» **Your assignment**
Each entry below is to be given again word for word, with no pictures.

(Recorded data)

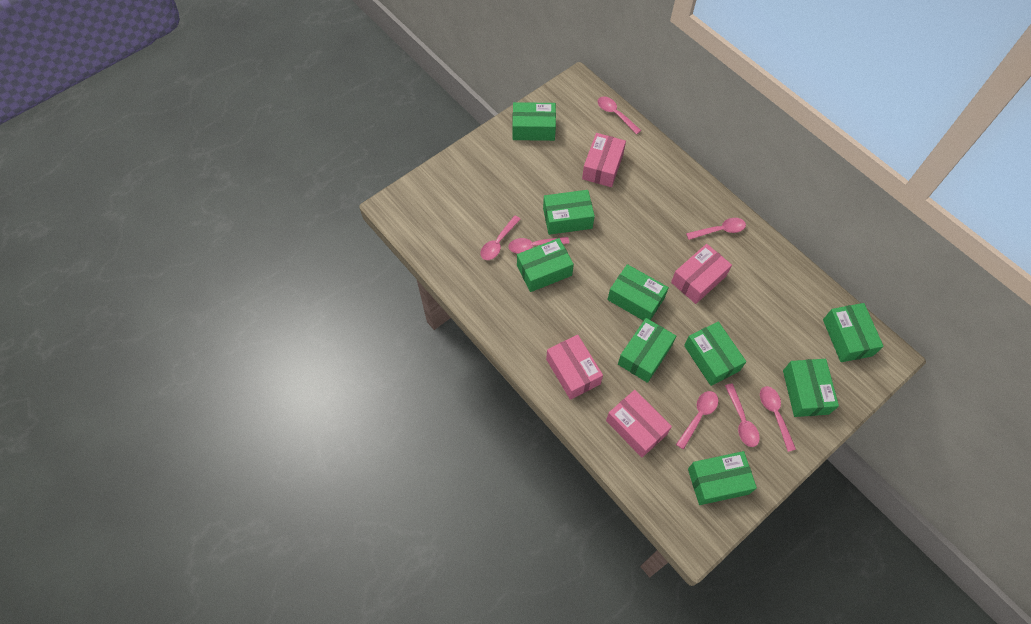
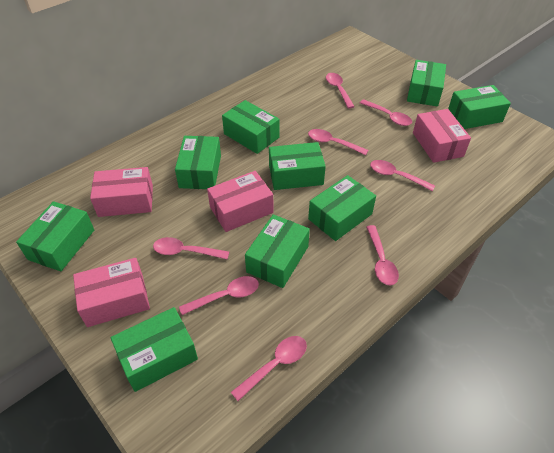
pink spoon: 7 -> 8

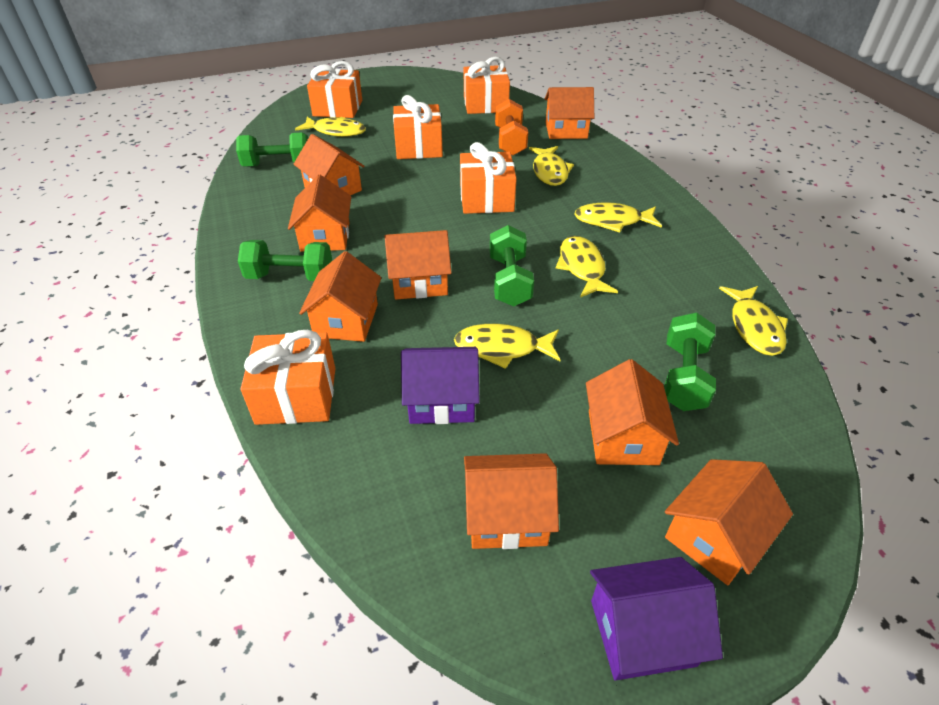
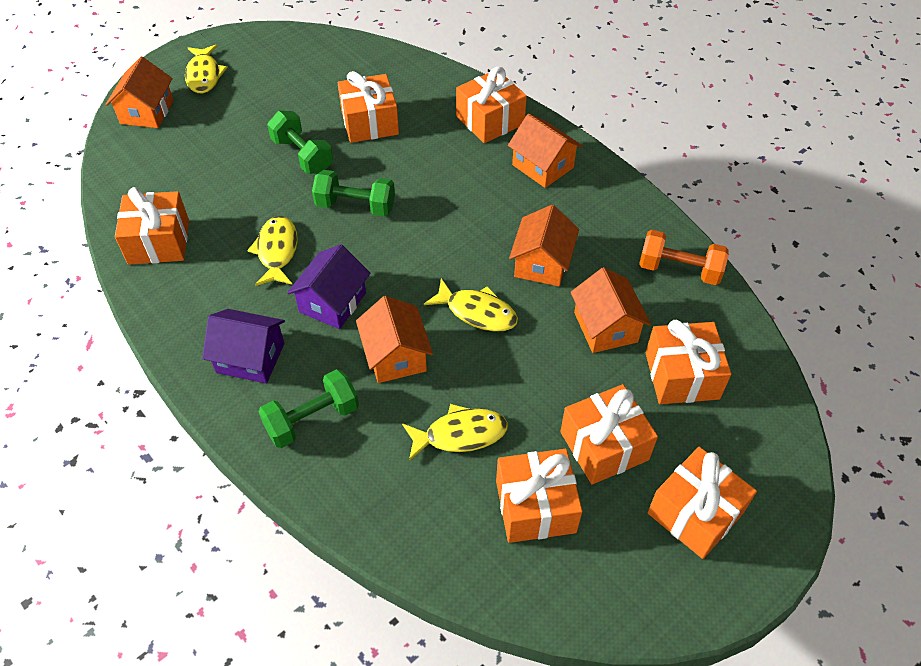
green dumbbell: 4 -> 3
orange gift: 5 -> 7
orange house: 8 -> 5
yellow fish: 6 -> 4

» **Exercise response**
pink spoon: 7 -> 8

green dumbbell: 4 -> 3
orange gift: 5 -> 7
orange house: 8 -> 5
yellow fish: 6 -> 4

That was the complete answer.